== TASK DIRECTIONS ==
Could all of the entries be written out exactly, with any pictures omitted?

== Stored records ==

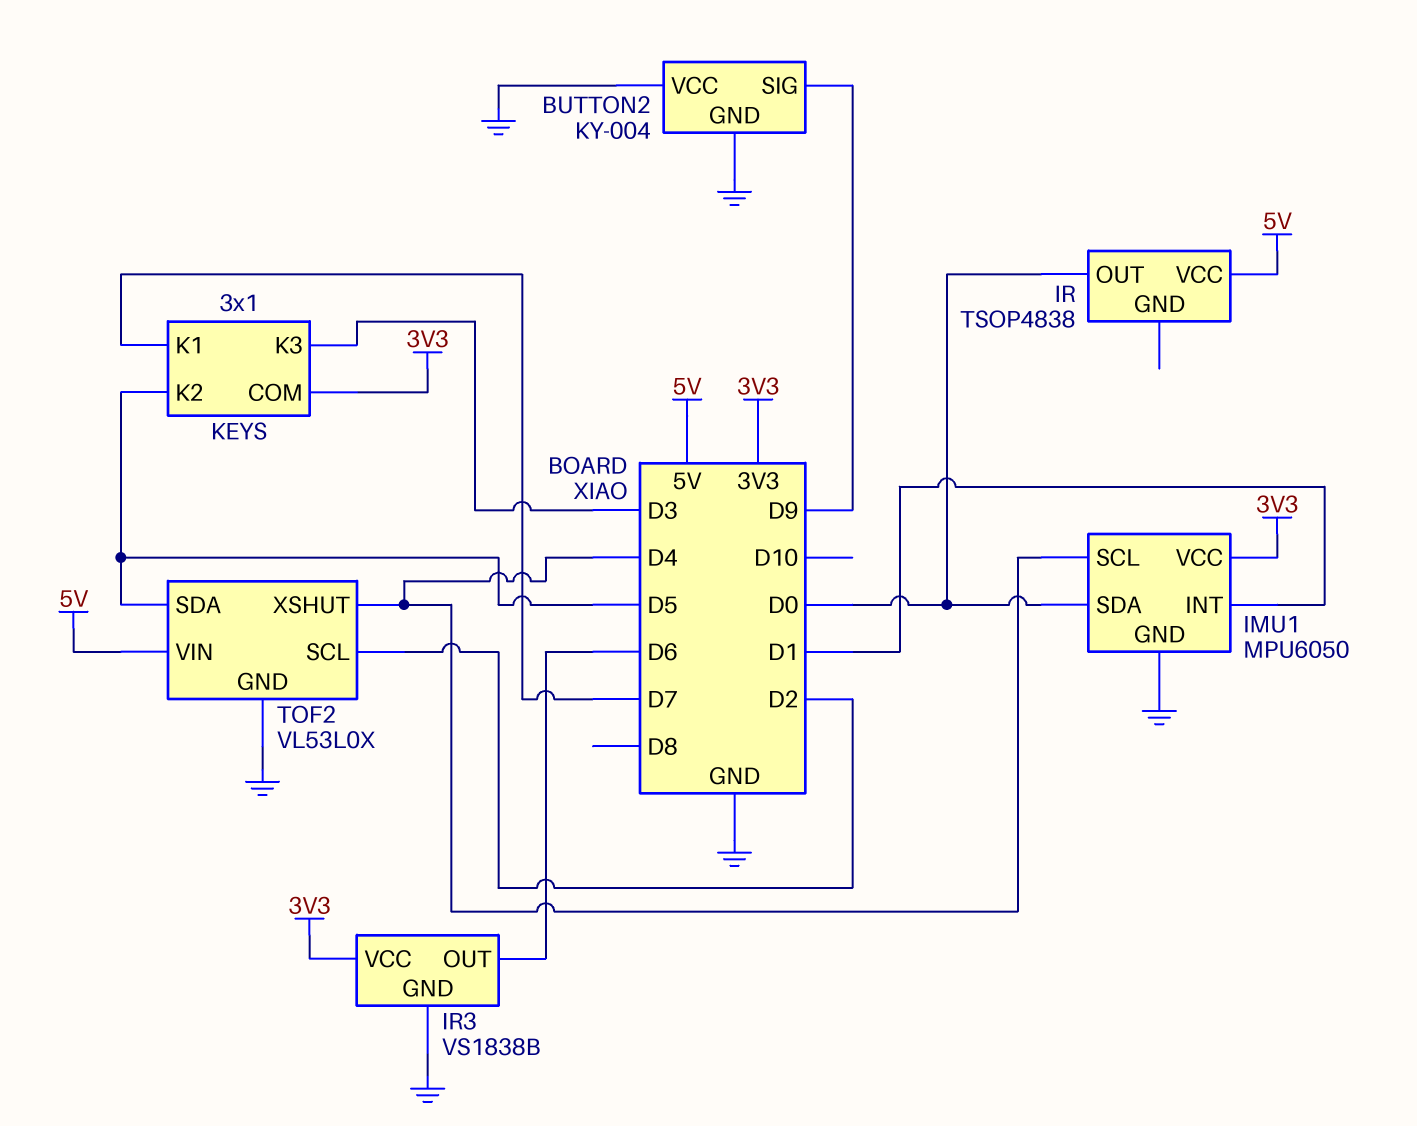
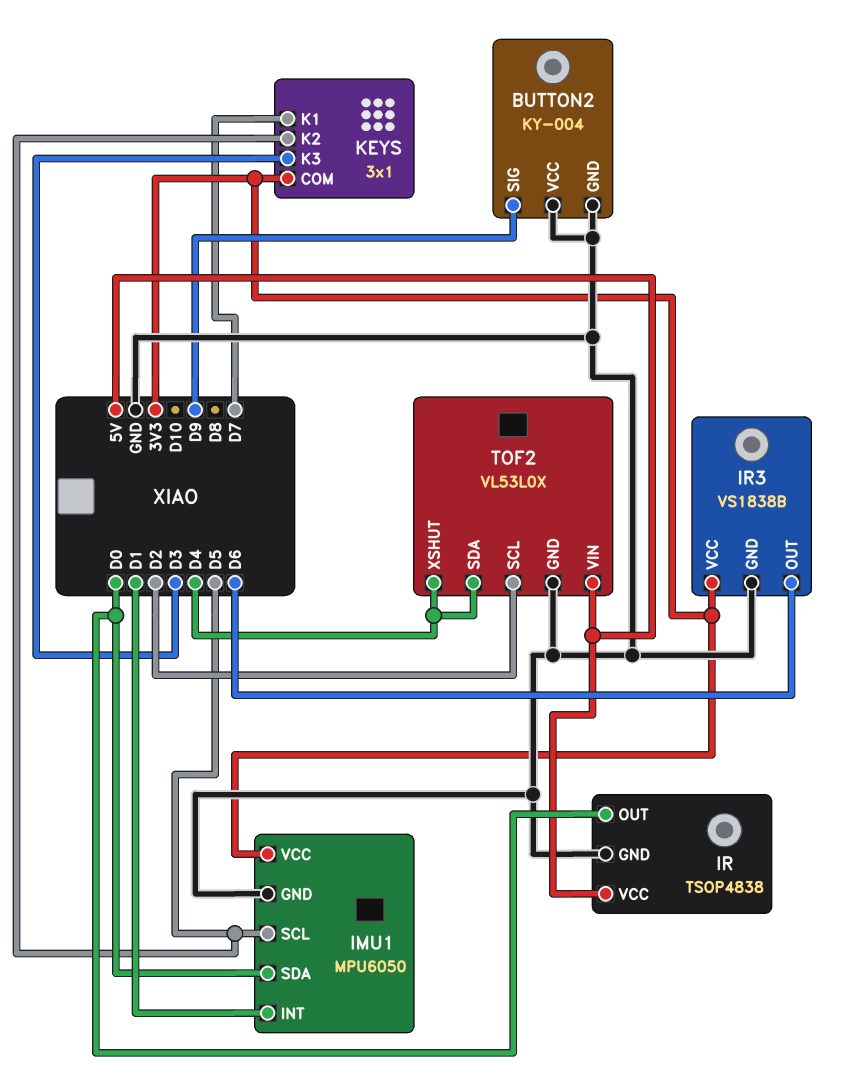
IMU1 pin SCL: D4 -> D5
IR pin GND: none -> GND
TOF2 pin SDA: D5 -> D4

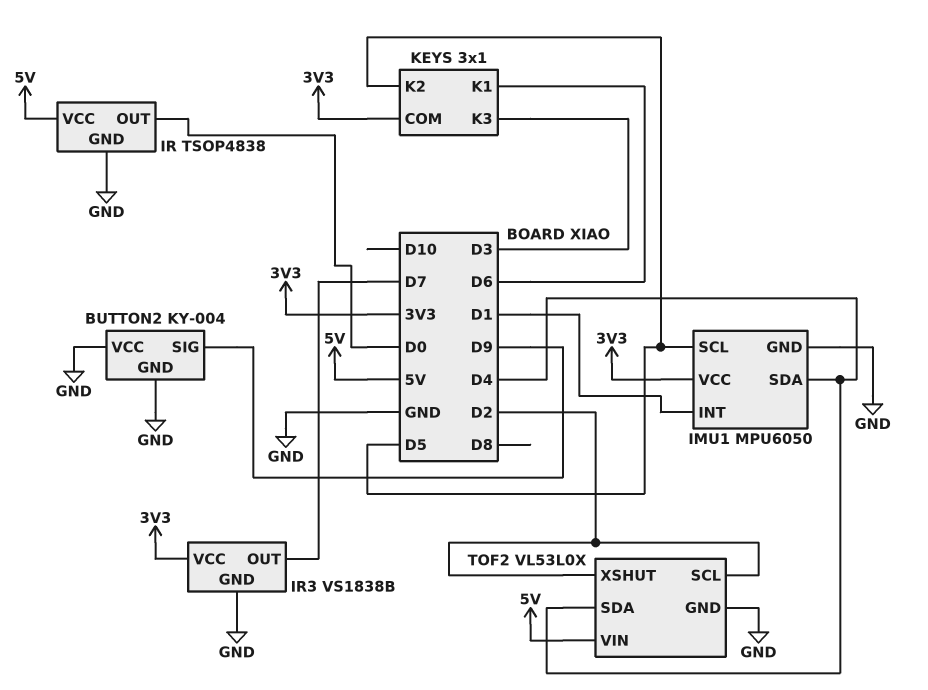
IMU1 pin SDA: D0 -> D4
IR3 pin OUT: D6 -> D7
KEYS pin K1: D7 -> D6
TOF2 pin XSHUT: D4 -> D2

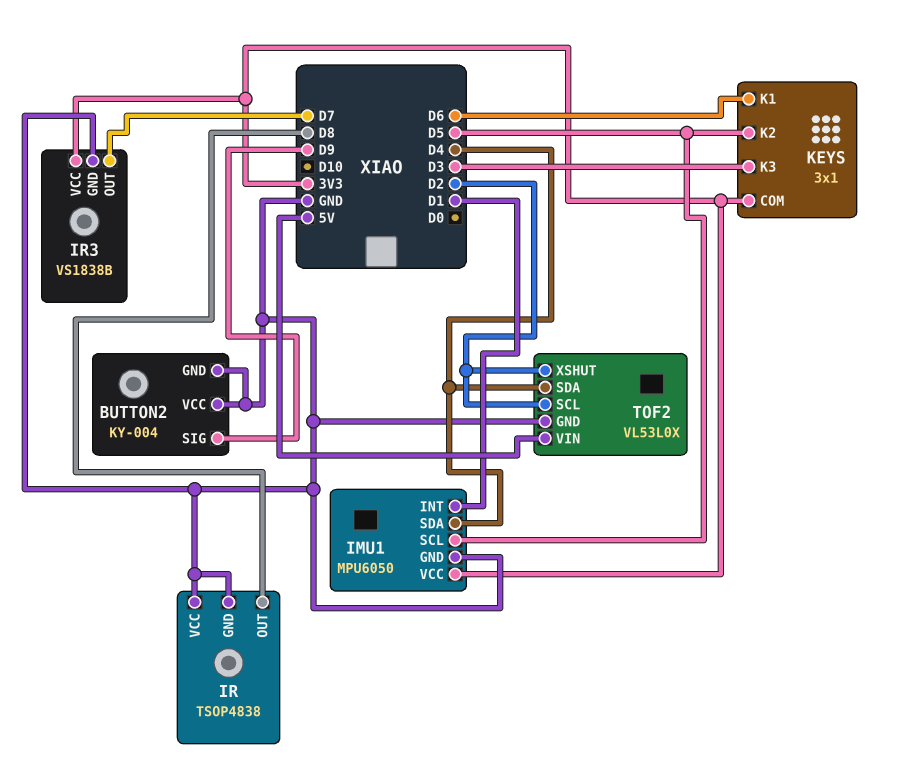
IR pin OUT: D0 -> D8
IR pin VCC: 5V -> GND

== ANSWER BOX ==
IMU1 pin SCL: D4 -> D5
IR pin GND: none -> GND
TOF2 pin SDA: D5 -> D4

IMU1 pin SDA: D0 -> D4
IR3 pin OUT: D6 -> D7
KEYS pin K1: D7 -> D6
TOF2 pin XSHUT: D4 -> D2

IR pin OUT: D0 -> D8
IR pin VCC: 5V -> GND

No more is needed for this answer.